What you give must be the lines from the one containing "none -> yellow round brick H7 level 1" through the last line of the listing below, exactly, with nothing else and no pictures.

Source material -
· · ·
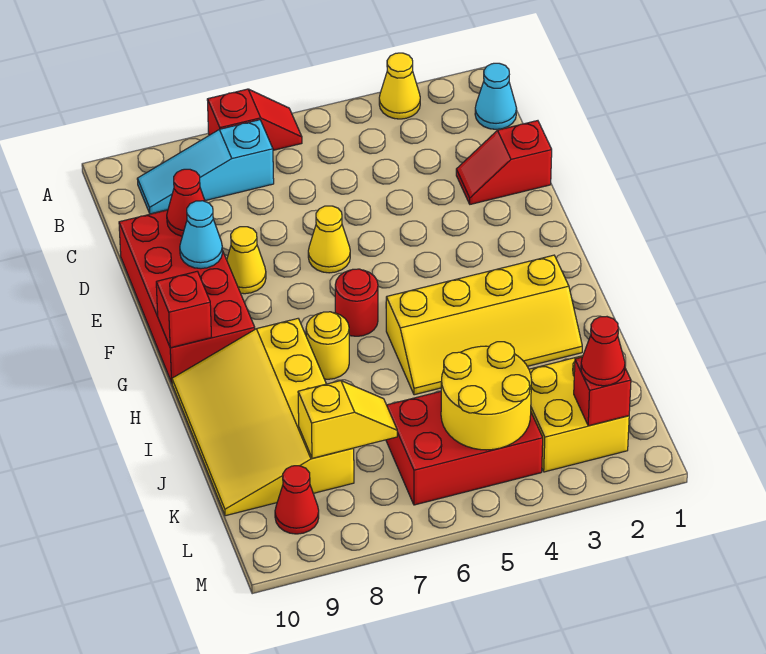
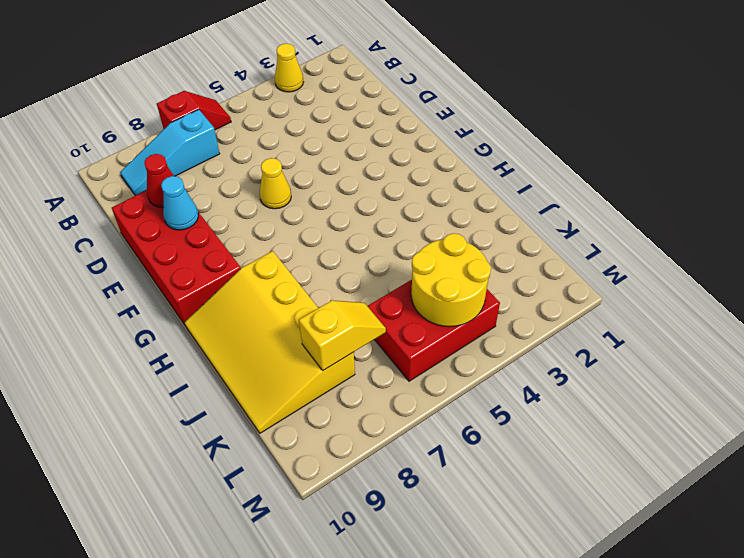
none -> cyan cone B1 level 1
none -> red slope D1:D2 level 1 top 1
none -> yellow cone E8 level 1

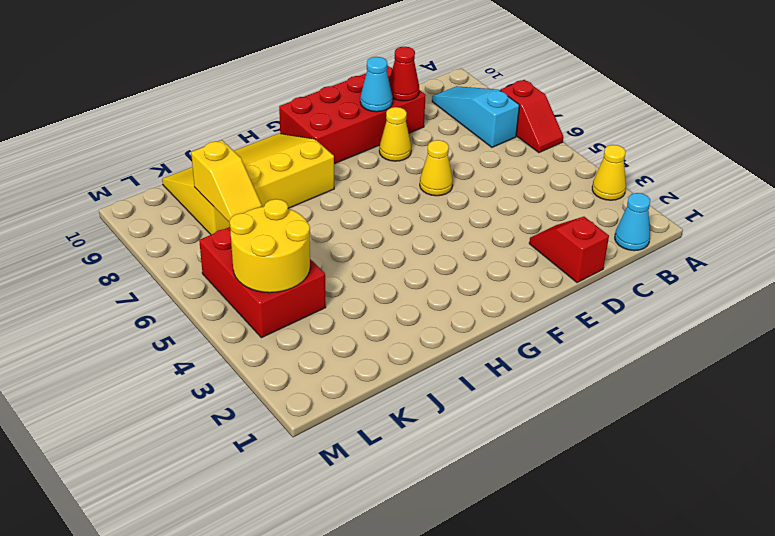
none -> red round brick G6 level 1
none -> yellow slope H2:I5 level 1 top H
none -> yellow round brick H7 level 1

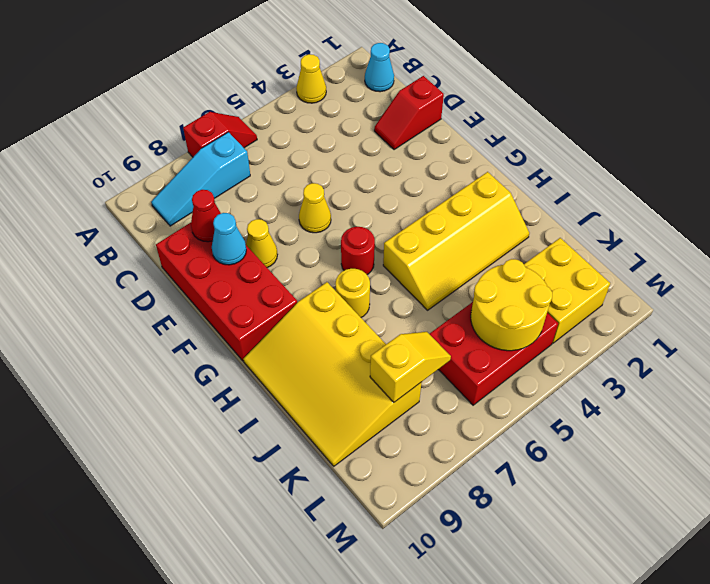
none -> red cone L9 level 1
none -> red brick G10 level 2
none -> red brick L2 level 2

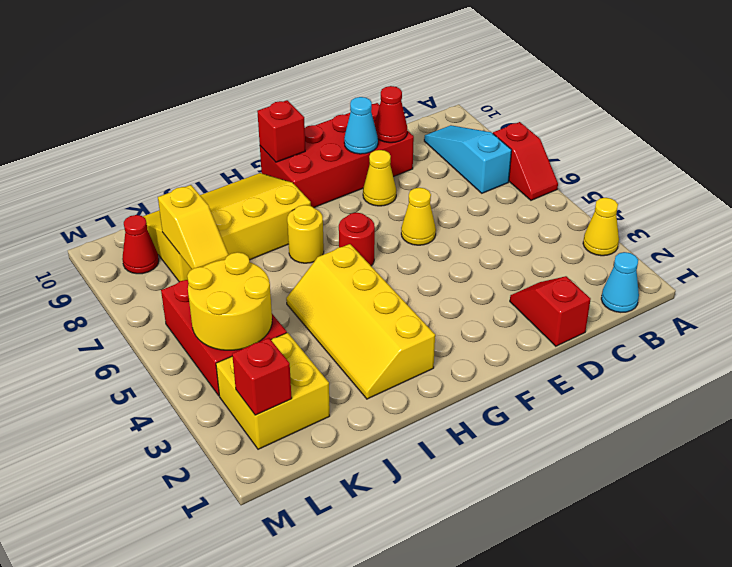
none -> red cone L2 level 3

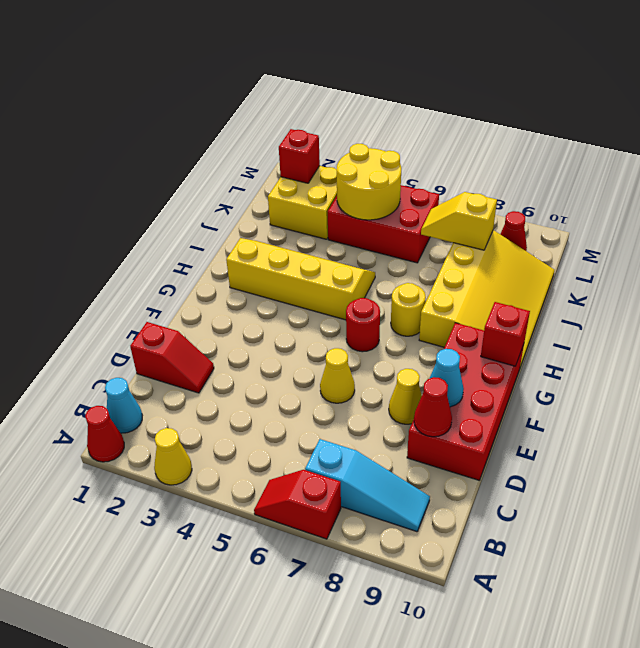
red cone A1 level 1 -> red cone L2 level 3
· · ·
Solution to this exercise -
none -> yellow round brick H7 level 1

none -> red cone L9 level 1
none -> red brick G10 level 2
none -> red brick L2 level 2

none -> red cone L2 level 3

red cone A1 level 1 -> red cone L2 level 3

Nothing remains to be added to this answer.